TASK ITEM: Your answer should be each line of the entries that contains the word "none", copied in full.

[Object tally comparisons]
===============

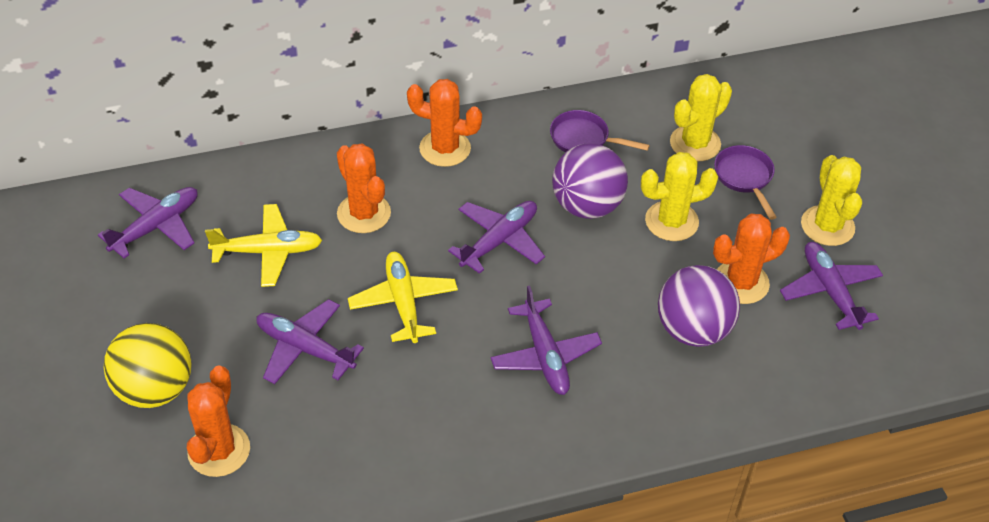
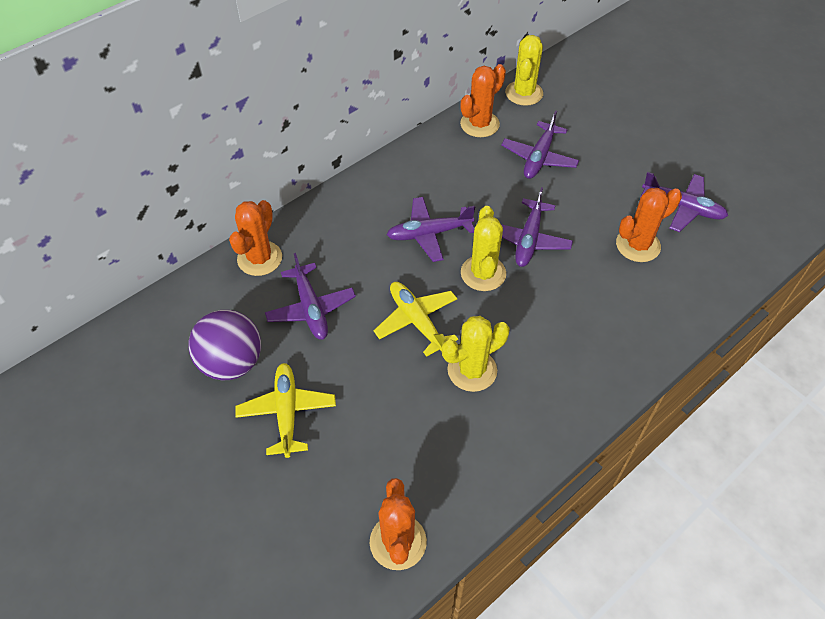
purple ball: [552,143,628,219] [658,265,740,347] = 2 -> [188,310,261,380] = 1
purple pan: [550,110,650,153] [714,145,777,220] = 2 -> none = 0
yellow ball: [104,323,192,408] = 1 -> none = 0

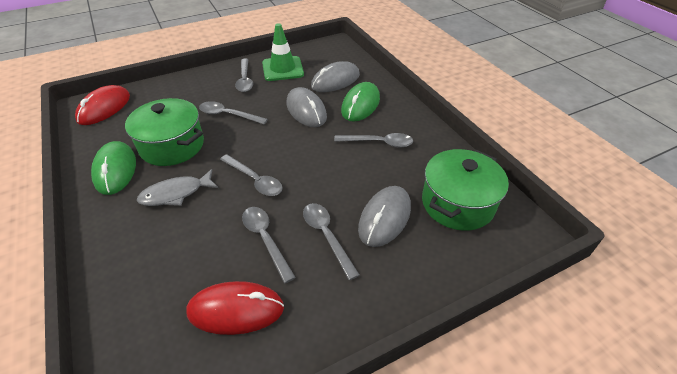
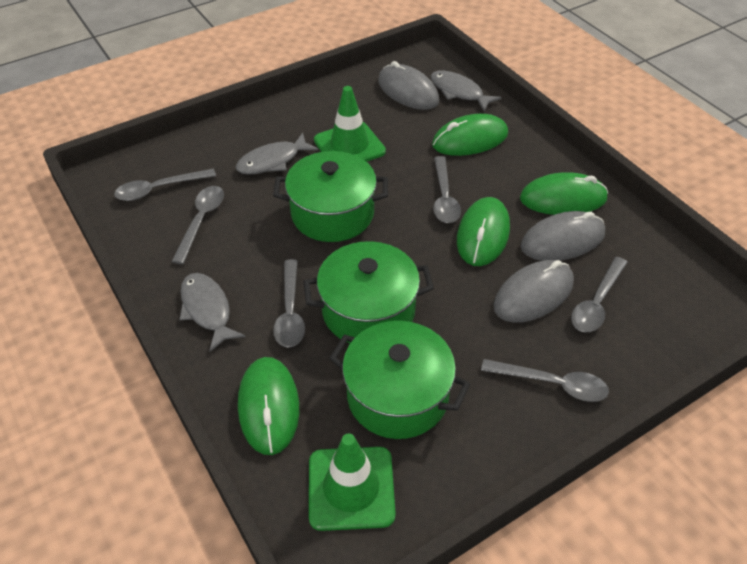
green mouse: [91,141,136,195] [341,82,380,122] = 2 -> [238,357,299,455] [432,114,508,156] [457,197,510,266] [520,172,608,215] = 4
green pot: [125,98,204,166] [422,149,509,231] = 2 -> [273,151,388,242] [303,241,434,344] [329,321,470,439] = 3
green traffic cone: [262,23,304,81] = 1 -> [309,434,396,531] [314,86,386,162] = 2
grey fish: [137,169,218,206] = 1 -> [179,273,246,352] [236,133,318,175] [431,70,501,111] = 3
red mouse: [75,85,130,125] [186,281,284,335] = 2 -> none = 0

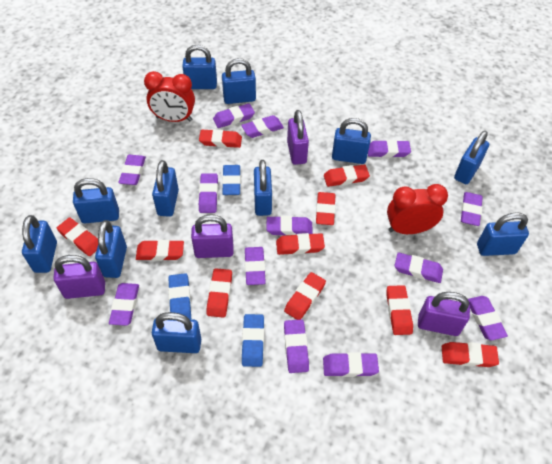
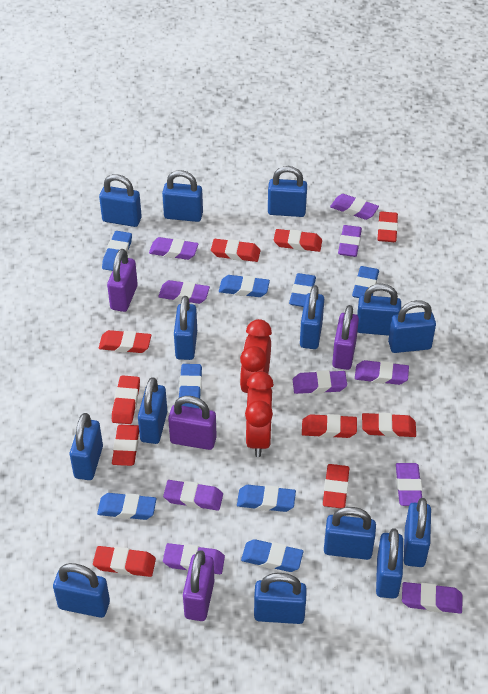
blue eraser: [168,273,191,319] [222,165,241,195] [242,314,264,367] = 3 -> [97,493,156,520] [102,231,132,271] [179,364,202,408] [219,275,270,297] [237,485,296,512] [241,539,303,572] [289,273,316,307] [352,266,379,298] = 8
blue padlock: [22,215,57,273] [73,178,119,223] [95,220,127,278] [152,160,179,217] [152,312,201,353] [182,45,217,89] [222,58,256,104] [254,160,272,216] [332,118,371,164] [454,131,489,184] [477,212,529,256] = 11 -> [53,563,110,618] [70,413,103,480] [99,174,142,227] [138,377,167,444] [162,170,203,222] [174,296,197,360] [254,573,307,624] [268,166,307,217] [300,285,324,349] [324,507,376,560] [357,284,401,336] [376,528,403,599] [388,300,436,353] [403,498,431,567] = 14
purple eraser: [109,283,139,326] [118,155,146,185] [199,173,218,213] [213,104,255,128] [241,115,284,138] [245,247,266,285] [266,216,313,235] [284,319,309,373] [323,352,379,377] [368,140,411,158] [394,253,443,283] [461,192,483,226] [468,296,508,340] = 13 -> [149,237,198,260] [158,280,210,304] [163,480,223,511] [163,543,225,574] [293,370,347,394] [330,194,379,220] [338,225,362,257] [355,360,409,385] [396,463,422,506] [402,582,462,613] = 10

===============

OUTPUT OF THE TASK:
purple pan: [550,110,650,153] [714,145,777,220] = 2 -> none = 0
yellow ball: [104,323,192,408] = 1 -> none = 0
red mouse: [75,85,130,125] [186,281,284,335] = 2 -> none = 0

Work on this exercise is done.